[Data extracts]

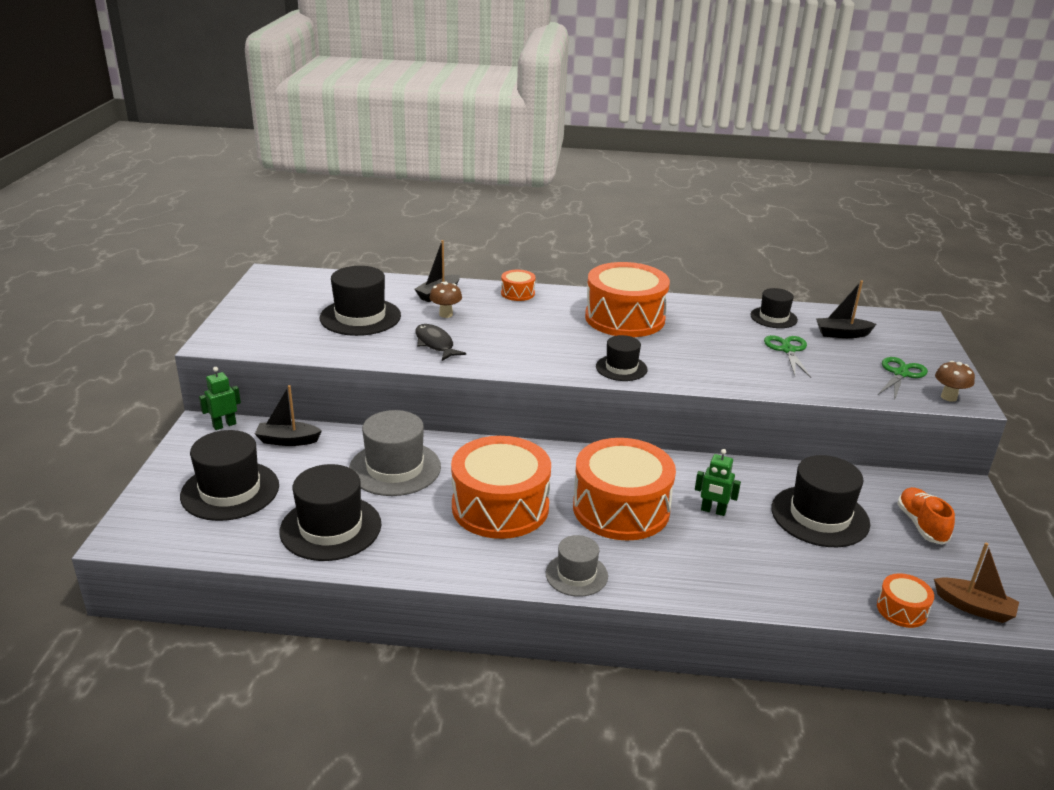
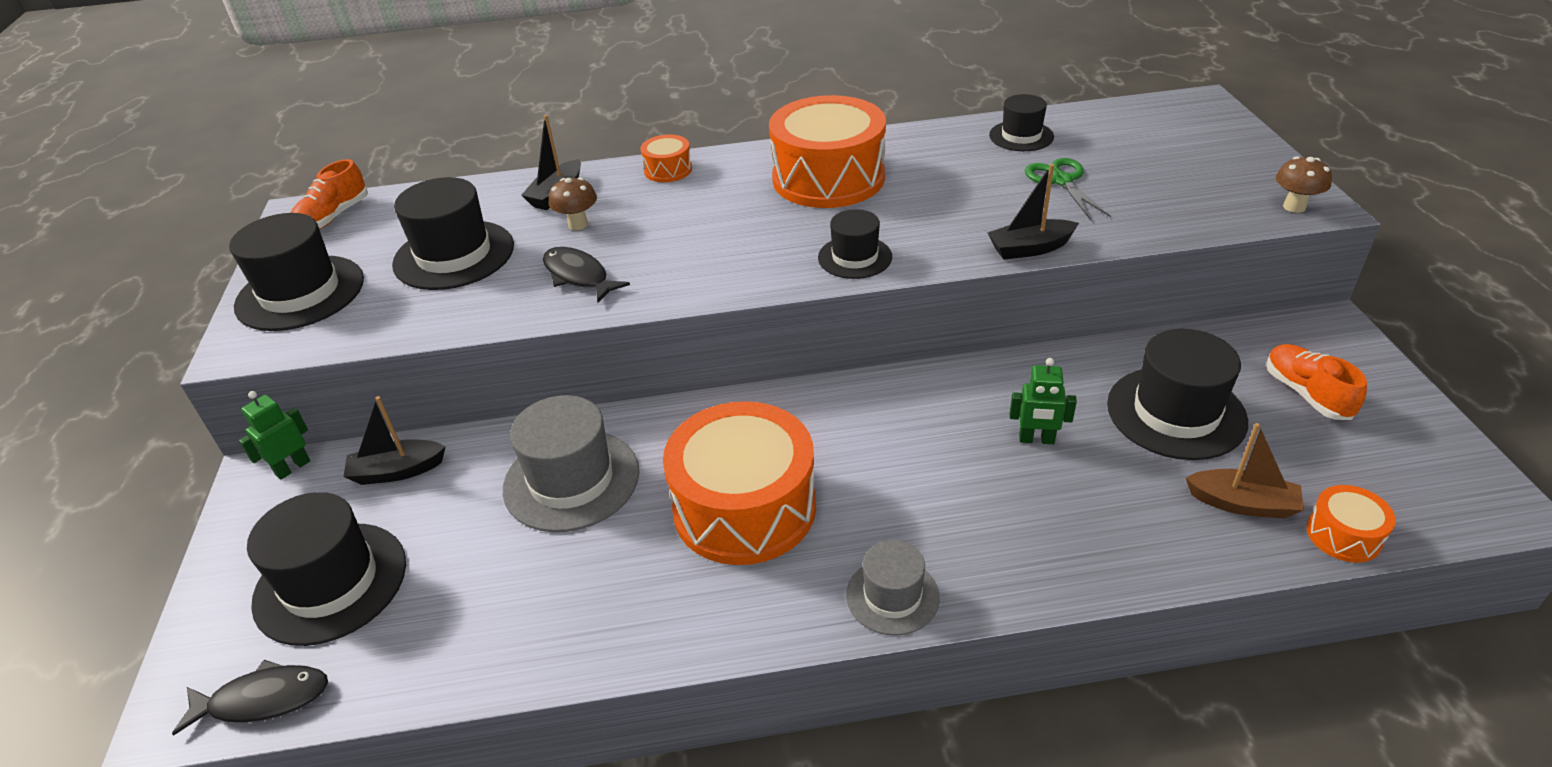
camera: 10 degrees left, 10 degrees up
(174, 541) = (263, 700): none -> black fish
(291, 281) = (333, 217): none -> orange shoe
(331, 528) = (505, 609): black hat -> black hat (300, 293)
(621, 508) = (913, 467): orange drum -> none
(842, 334) = (1118, 142): black boat -> black boat (1030, 248)
(900, 374) = (1218, 185): green scissors -> none
(974, 607) = (1429, 506): brown boat -> brown boat (1242, 503)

[/Data extracts]

> Exercise details: Using the data above, count the lines where "none" appears. Reply with the number only.

> Solution to this exercise: 4